## ACTIVITY
This task calls for copying each line below that contains "white".

## Items from a data source
[Start of section]

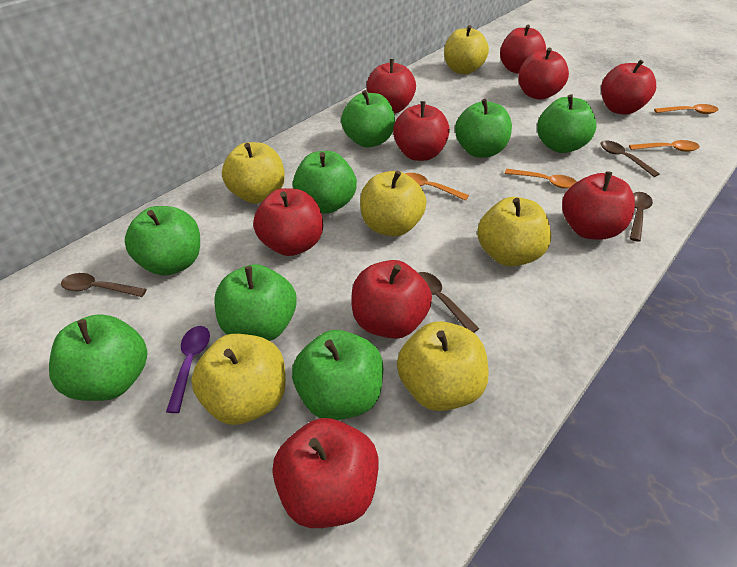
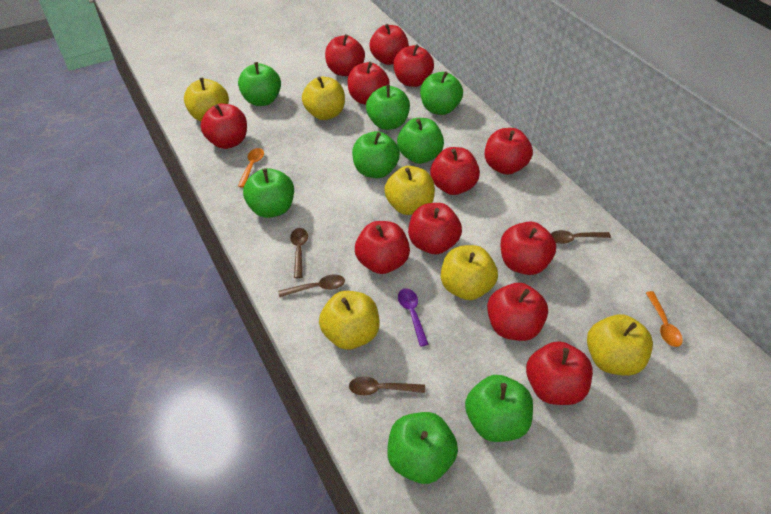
orange spoon: 4 -> 2
red apple: 9 -> 12

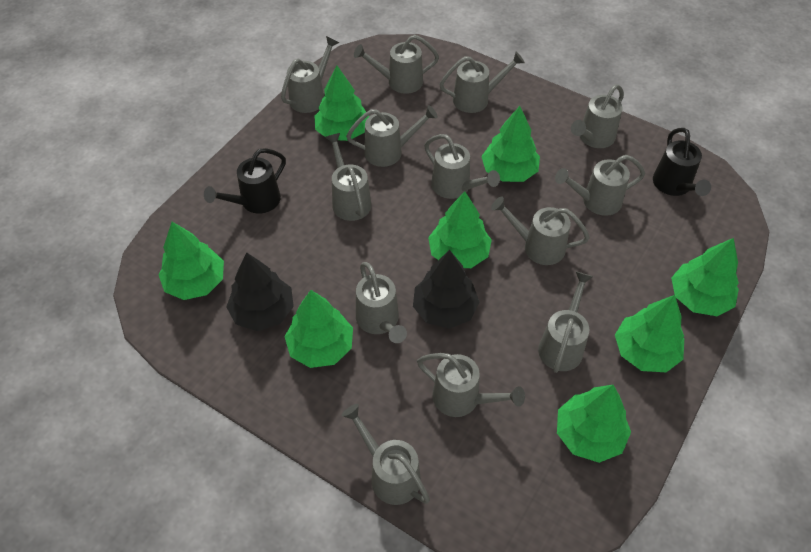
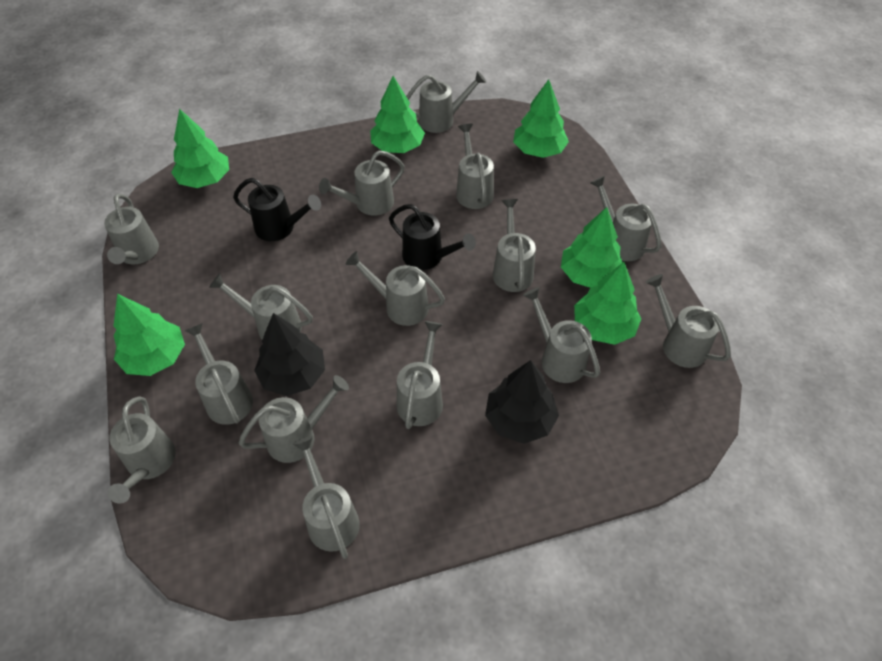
green tree: 8 -> 6
grey watering can: 13 -> 15

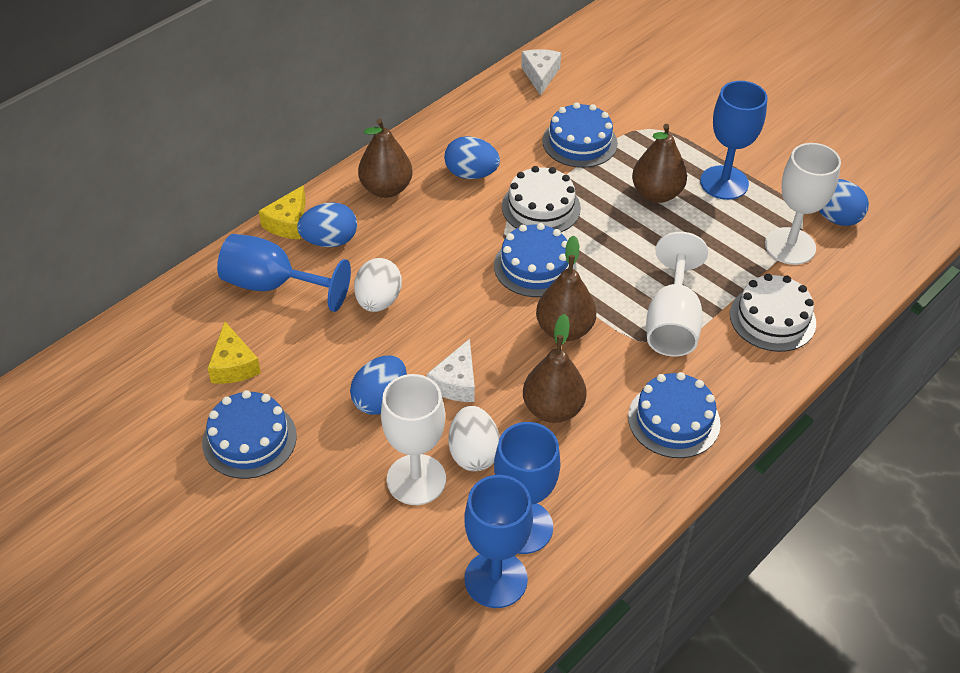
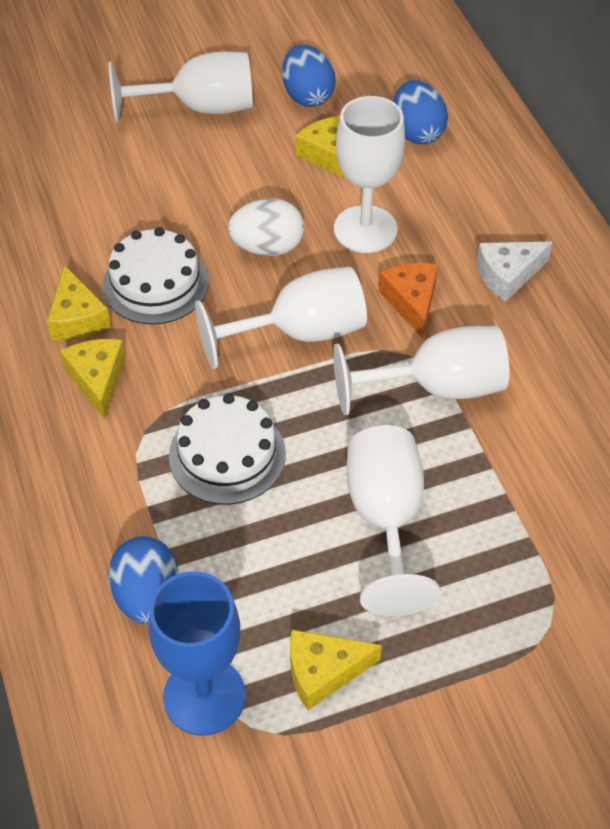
blue cake: 4 -> 0
blue egg: 4 -> 3
blue goblet: 4 -> 1
brown pear: 4 -> 0
orange cheese: 0 -> 1
white cheese: 2 -> 1
white egg: 2 -> 1
white goblet: 3 -> 5
yellow cheese: 2 -> 4

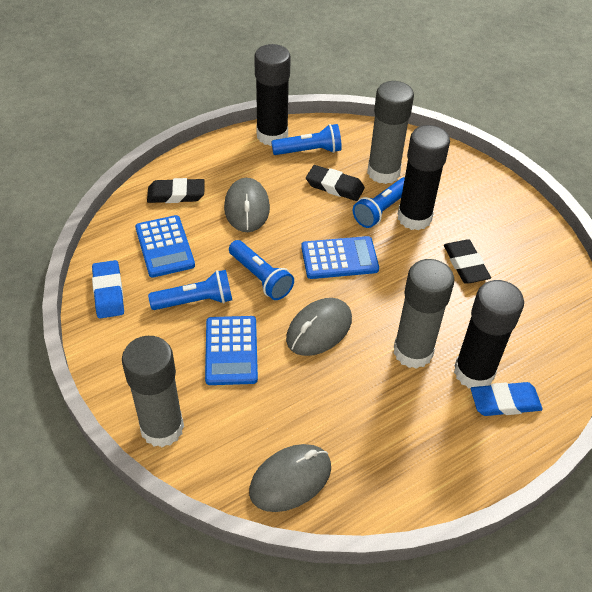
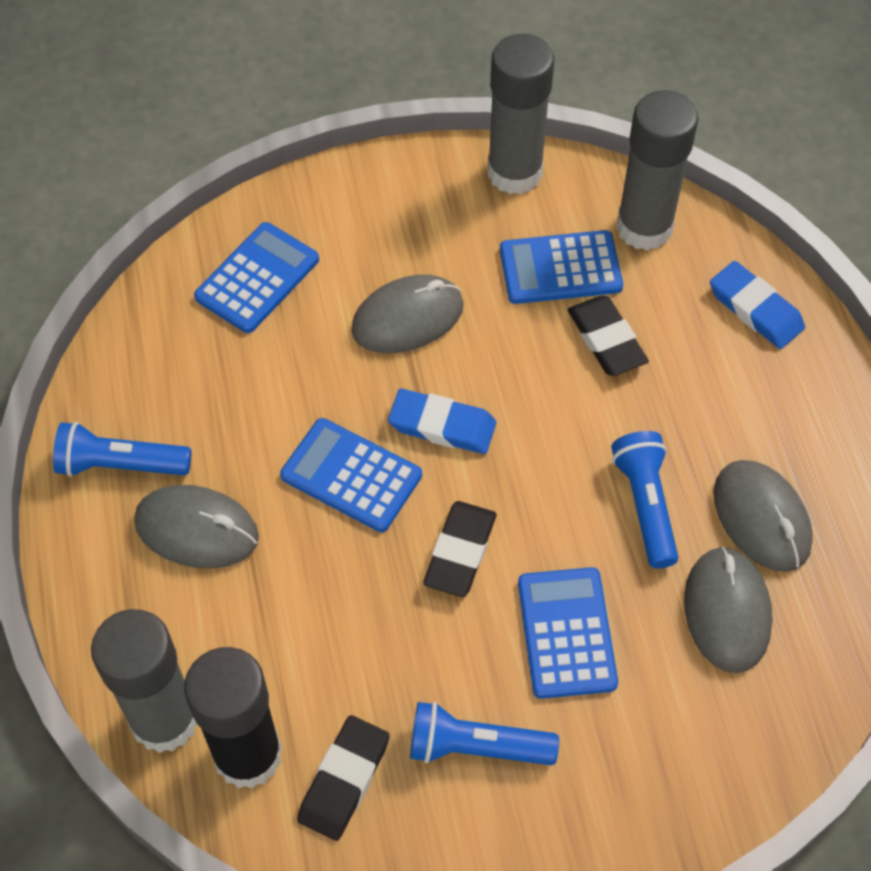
black glue stick: 3 -> 1
blue calculator: 3 -> 4
blue flashlight: 4 -> 3
grey mouse: 3 -> 4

[End of section]

## PROBLEM SOLUTION
white cheese: 2 -> 1
white egg: 2 -> 1
white goblet: 3 -> 5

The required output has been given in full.